§ Scene images with change listings:

»»

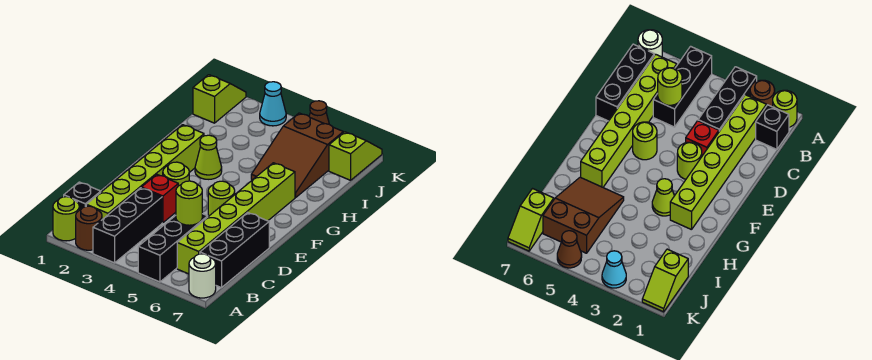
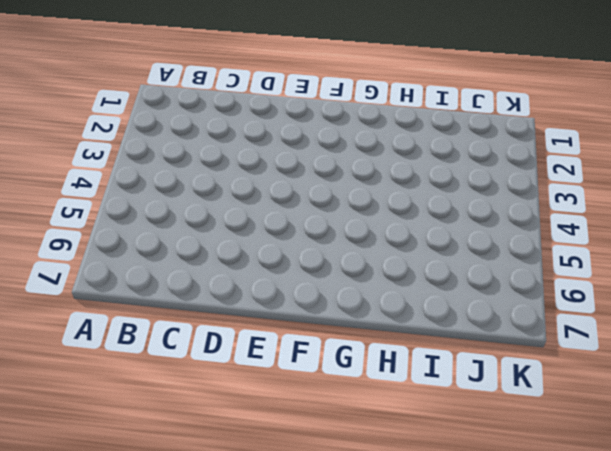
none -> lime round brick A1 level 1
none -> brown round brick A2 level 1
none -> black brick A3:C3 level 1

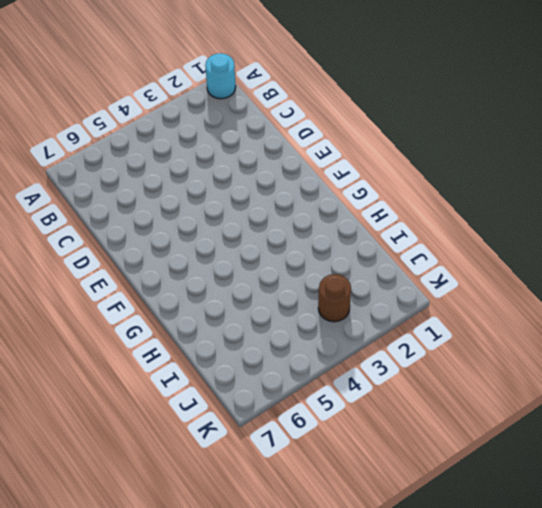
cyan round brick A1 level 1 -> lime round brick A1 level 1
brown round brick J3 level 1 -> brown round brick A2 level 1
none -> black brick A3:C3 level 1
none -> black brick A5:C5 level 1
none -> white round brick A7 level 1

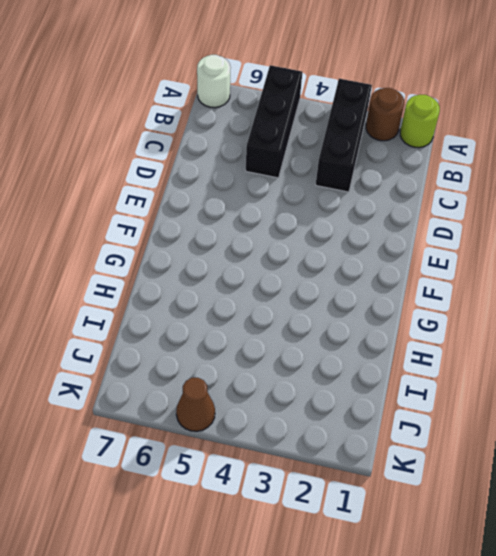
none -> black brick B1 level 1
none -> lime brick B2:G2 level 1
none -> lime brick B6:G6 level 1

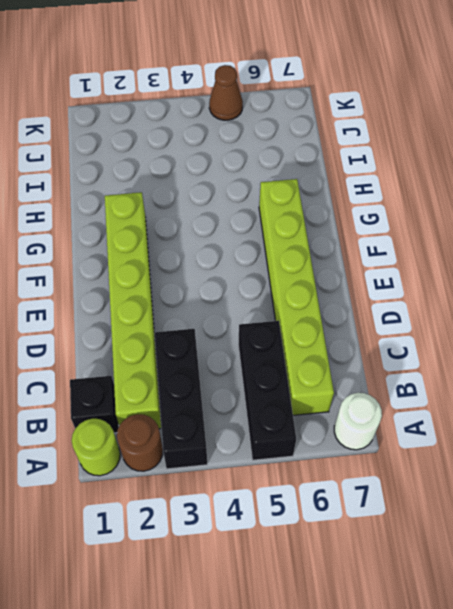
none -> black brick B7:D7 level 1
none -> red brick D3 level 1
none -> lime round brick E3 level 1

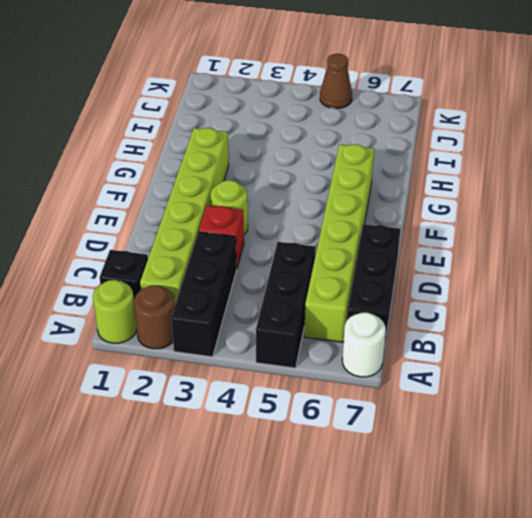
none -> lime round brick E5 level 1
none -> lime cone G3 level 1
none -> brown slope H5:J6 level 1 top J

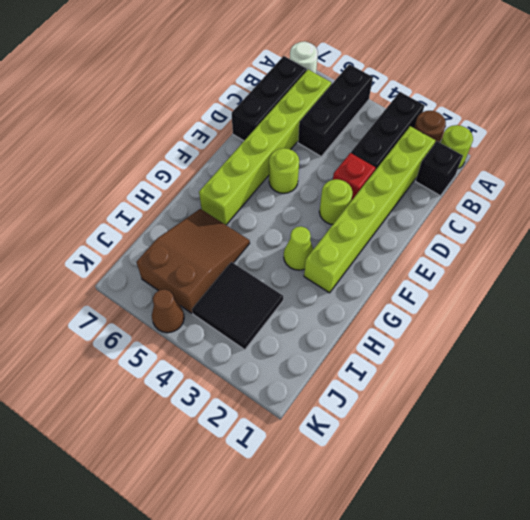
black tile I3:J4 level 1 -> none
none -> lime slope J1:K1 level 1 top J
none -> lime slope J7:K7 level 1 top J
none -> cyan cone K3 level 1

««

§ Exercise description: Starting at the line above with "none -> lime round brick E3 level 1", output every line exactly up to and including the line with "none -> lime slope J7:K7 level 1 top J", but none of the pictures.

§ Your response:
none -> lime round brick E3 level 1

none -> lime round brick E5 level 1
none -> lime cone G3 level 1
none -> brown slope H5:J6 level 1 top J

black tile I3:J4 level 1 -> none
none -> lime slope J1:K1 level 1 top J
none -> lime slope J7:K7 level 1 top J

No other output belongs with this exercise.